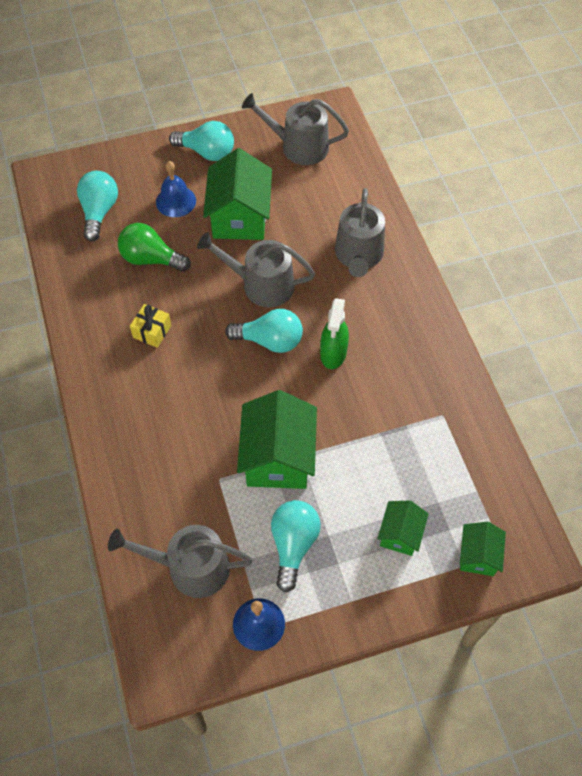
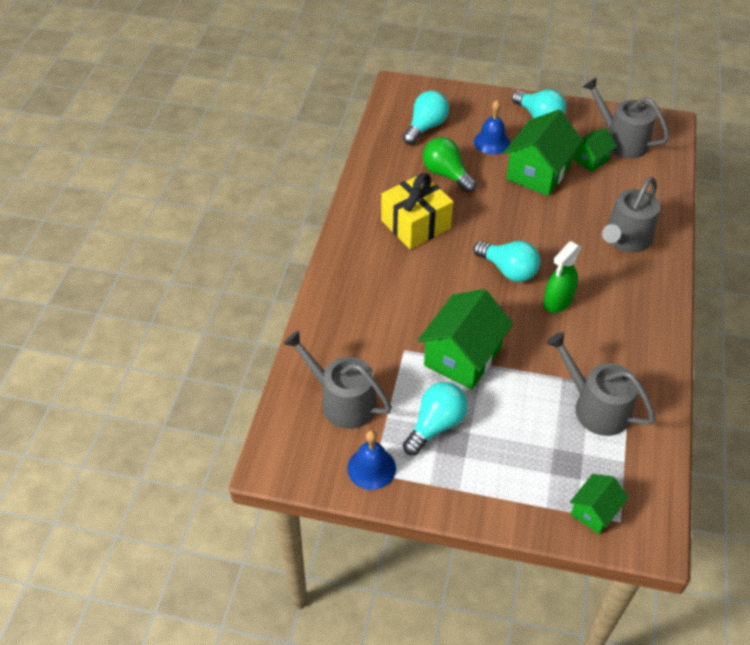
camera: 30 degrees right, 10 degrees down
yellow gift [130,304,172,348] -> yellow gift [381,173,453,250], size x1.94
grey watering can [197,232,315,307] -> grey watering can moved to [546,332,656,436]
green house [377,500,429,556] -> green house moved to [573,128,617,172]

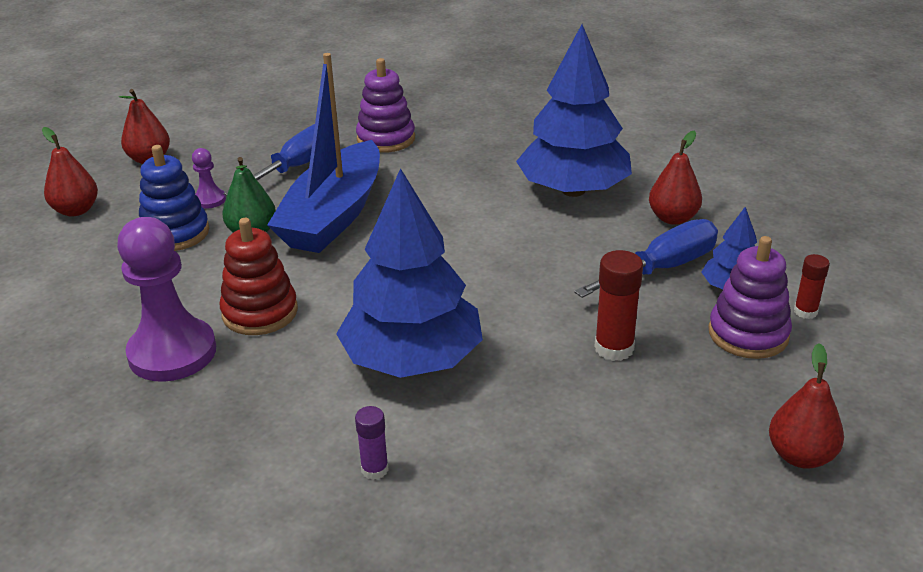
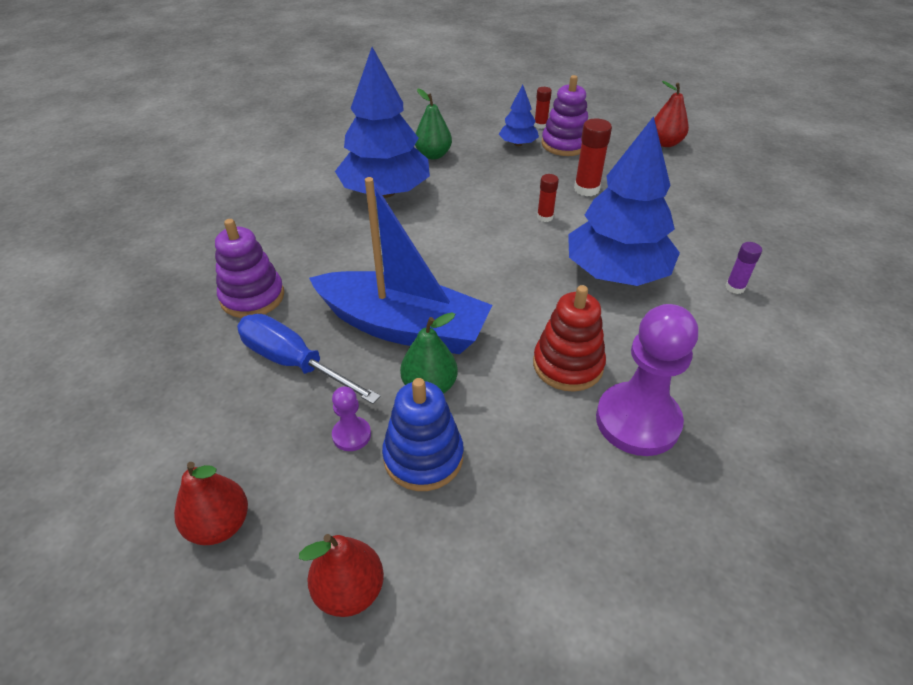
camera: 90 degrees left, 10 degrees up
blue screwdriver [574,219,718,298] -> none
red pear [649,131,702,225] -> green pear [415,88,452,160]
none -> red glue stick [537,174,559,222]

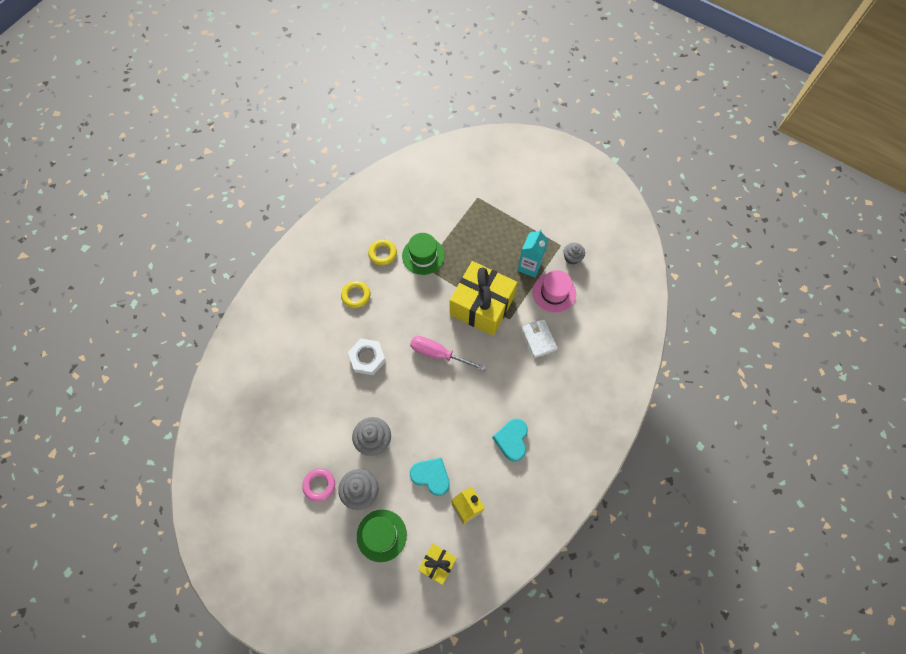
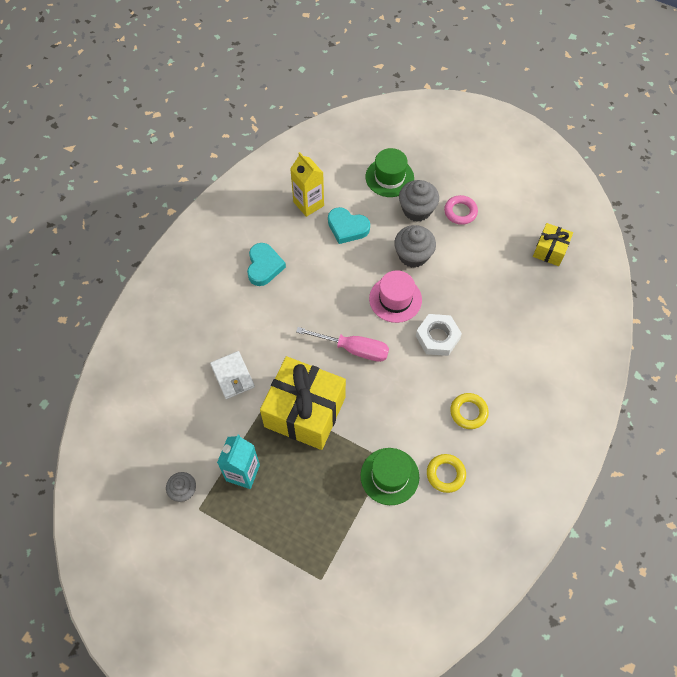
camera: 175 degrees right, 5 degrees down
yellow gift [418,544,457,585] -> yellow gift moved to [533,223,573,266]
pink hat [533,270,576,313] -> pink hat moved to [369,270,422,323]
◆ ◆ ◆ ◆ ◆
Prompt>
Print the listing exactly. No pictures belong in the copy.

Result>
camera: 30 degrees right, 10 degrees down
yellow gift [130,304,172,348] -> yellow gift [381,173,453,250], size x1.94
grey watering can [197,232,315,307] -> grey watering can moved to [546,332,656,436]
green house [377,500,429,556] -> green house moved to [573,128,617,172]

camera: 90 degrees left, 10 degrees up
blue screwdriver [574,219,718,298] -> none
red pear [649,131,702,225] -> green pear [415,88,452,160]
none -> red glue stick [537,174,559,222]

camera: 175 degrees right, 5 degrees down
yellow gift [418,544,457,585] -> yellow gift moved to [533,223,573,266]
pink hat [533,270,576,313] -> pink hat moved to [369,270,422,323]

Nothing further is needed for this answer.